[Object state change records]
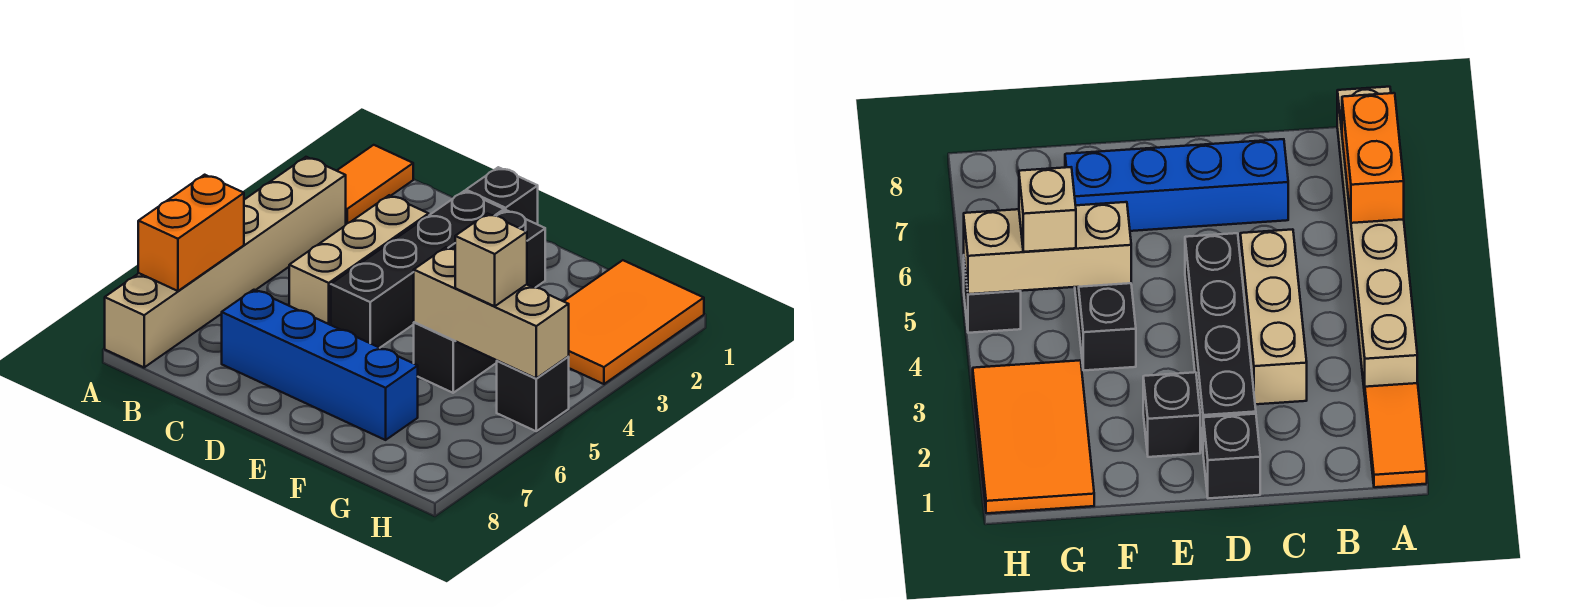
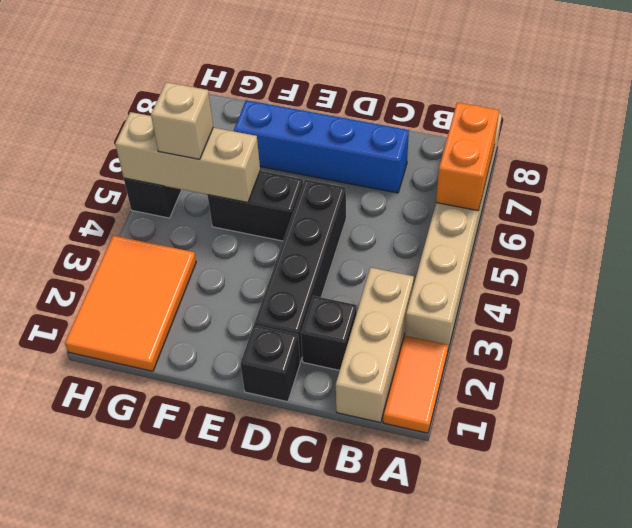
tan brick C3:C5 level 1 -> tan brick B1:B3 level 1
black brick E2 level 1 -> black brick C2 level 1
black brick F4:F5 level 1 -> black brick E5:F5 level 1

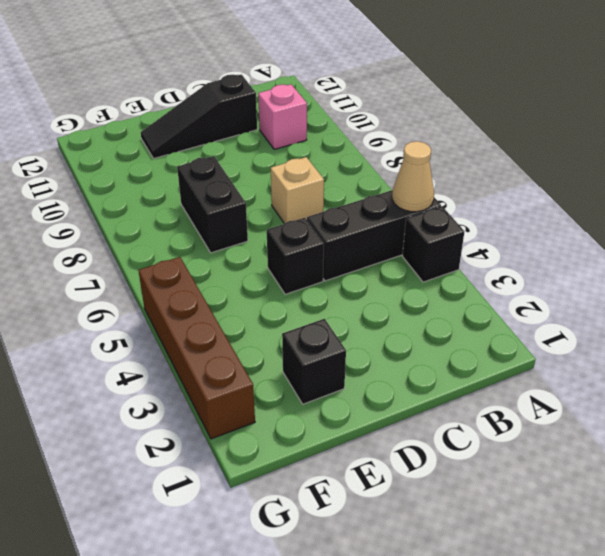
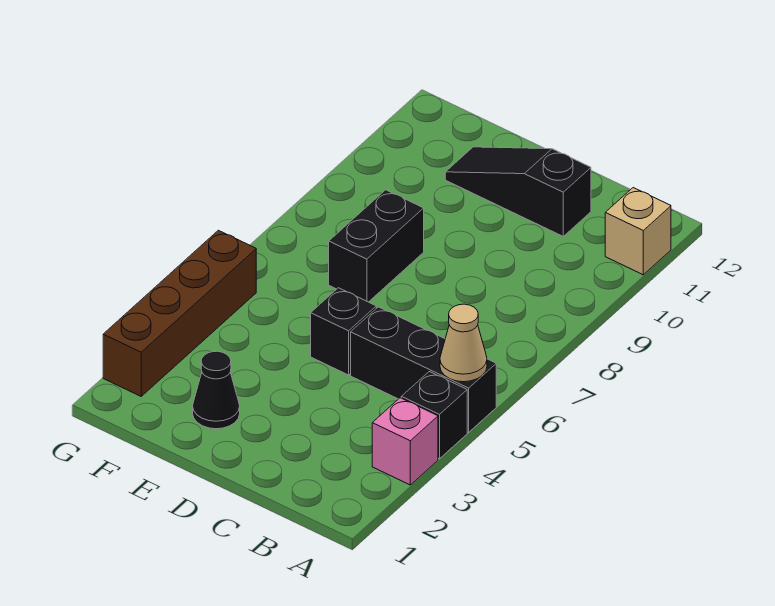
pink brick B10 level 1 -> pink brick A3 level 1
tan brick C7 level 1 -> tan brick A11 level 1
black brick E2 level 1 -> black cone E2 level 1

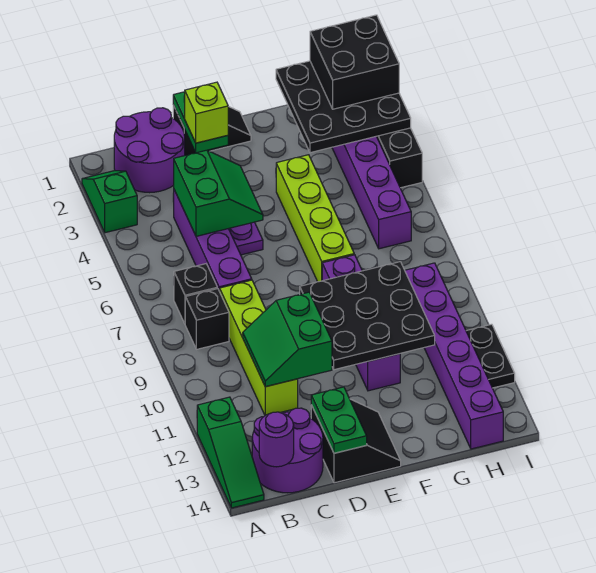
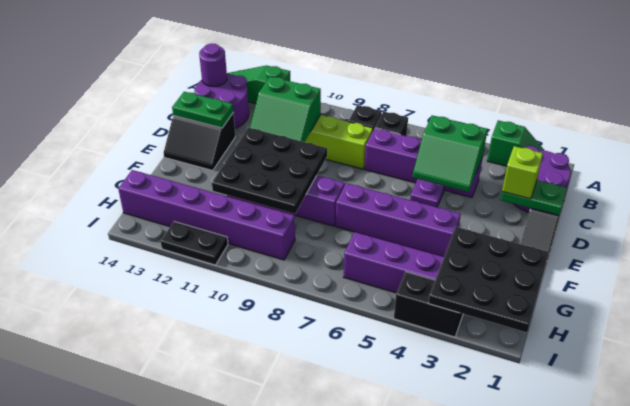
green slope C10:D11 level 2 top D -> green slope C10:D11 level 2 top C
lime brick F4:F7 level 1 -> purple brick F4:F7 level 1
black brick H1:I2 level 3 -> none

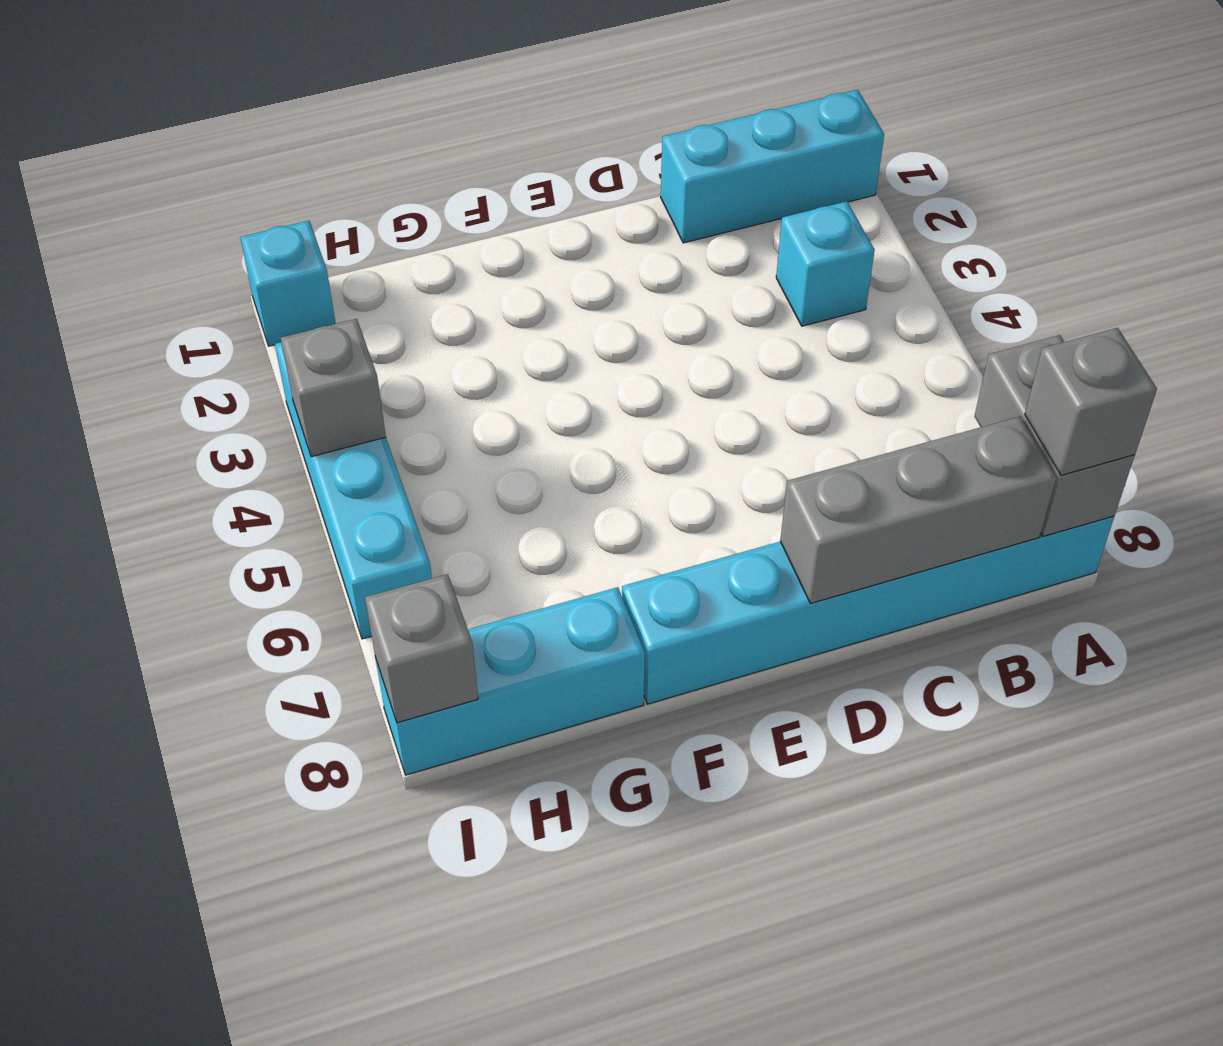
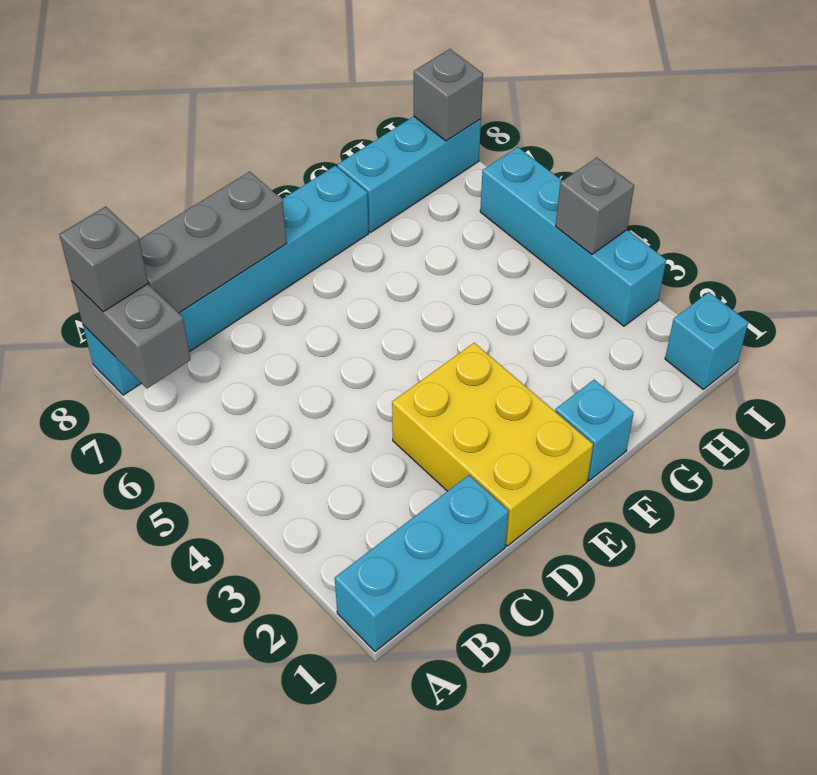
cyan brick B3 level 1 -> cyan brick F1 level 1
none -> yellow brick D1:E3 level 1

PROMPT: Set down exactly, and only, the lines from the one holding "black brick E2 level 1 -> black brick" to the end of the records above, leaving every picture out.

EXERCISE RESPONSE:
black brick E2 level 1 -> black brick C2 level 1
black brick F4:F5 level 1 -> black brick E5:F5 level 1

pink brick B10 level 1 -> pink brick A3 level 1
tan brick C7 level 1 -> tan brick A11 level 1
black brick E2 level 1 -> black cone E2 level 1

green slope C10:D11 level 2 top D -> green slope C10:D11 level 2 top C
lime brick F4:F7 level 1 -> purple brick F4:F7 level 1
black brick H1:I2 level 3 -> none

cyan brick B3 level 1 -> cyan brick F1 level 1
none -> yellow brick D1:E3 level 1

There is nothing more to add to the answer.